▶ **EXERCISE GOAL**:
Please restate each line of the material word for word and omit any pictures.

▶ **THE DATA**:
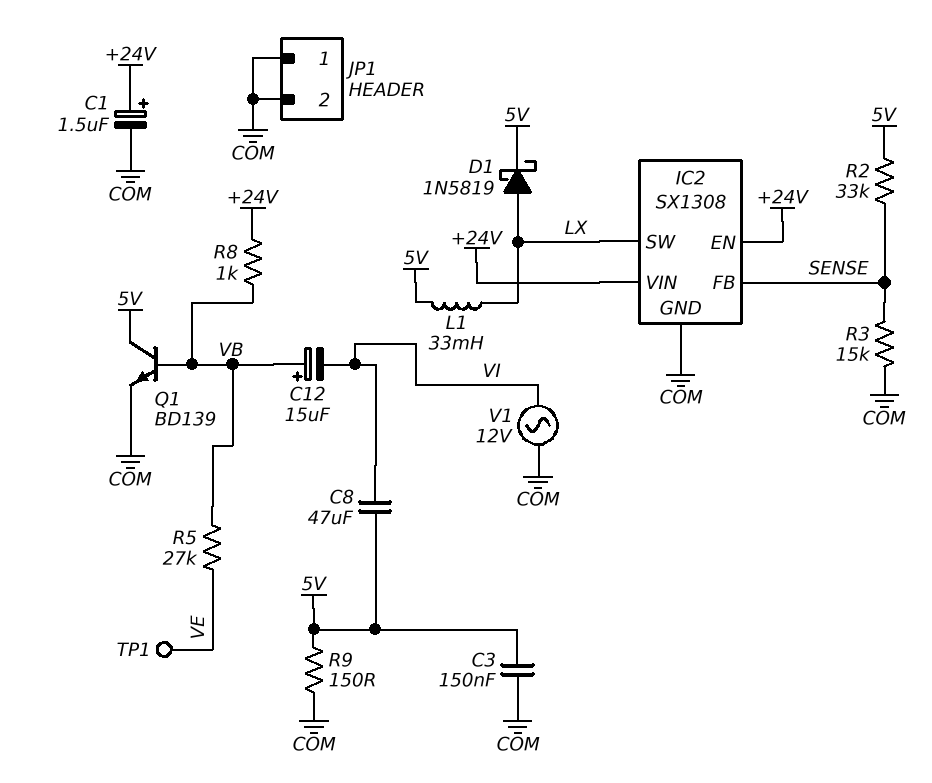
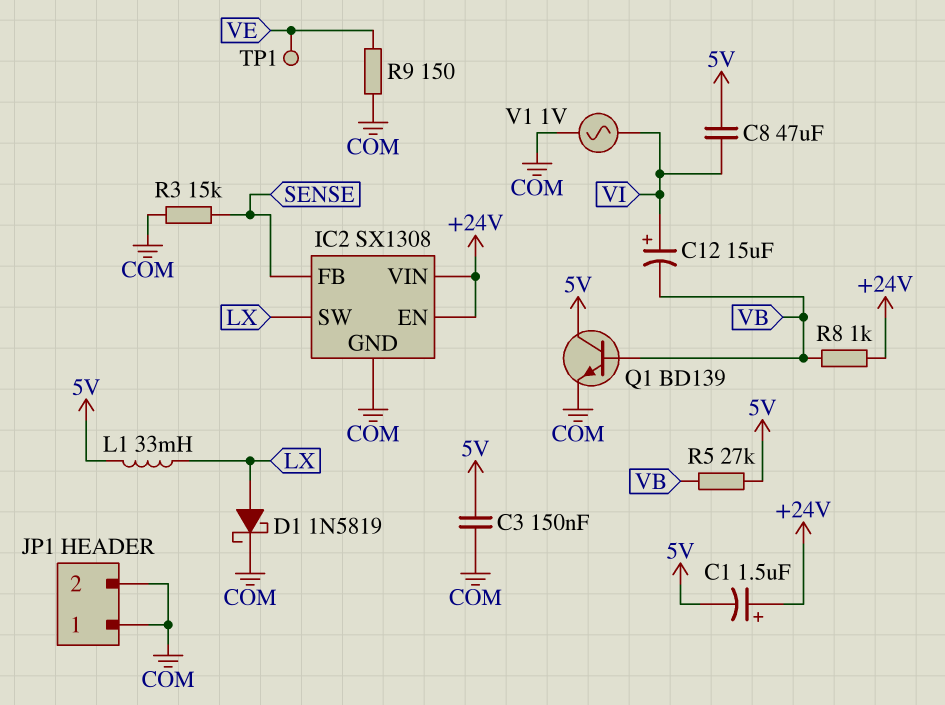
C1: 1.5uF (plus +24V, minus COM) -> 1.5uF (plus +24V, minus 5V)
C12: 15uF (plus VB, minus VI) -> 15uF (plus VI, minus VB)
D1: schottky 1N5819 (A LX, K 5V) -> schottky 1N5819 (A LX, K COM)
R2: 33k (5V, SENSE) -> none
R5: 27k (VB, VE) -> 27k (5V, VB)
R9: 150 (5V, COM) -> 150 (COM, VE)
V1: AC 12V (COM, VI) -> AC 1V (COM, VI)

▶ **OUTPUT FOR THIS TASK**:
C1: 1.5uF (plus +24V, minus COM) -> 1.5uF (plus +24V, minus 5V)
C12: 15uF (plus VB, minus VI) -> 15uF (plus VI, minus VB)
D1: schottky 1N5819 (A LX, K 5V) -> schottky 1N5819 (A LX, K COM)
R2: 33k (5V, SENSE) -> none
R5: 27k (VB, VE) -> 27k (5V, VB)
R9: 150 (5V, COM) -> 150 (COM, VE)
V1: AC 12V (COM, VI) -> AC 1V (COM, VI)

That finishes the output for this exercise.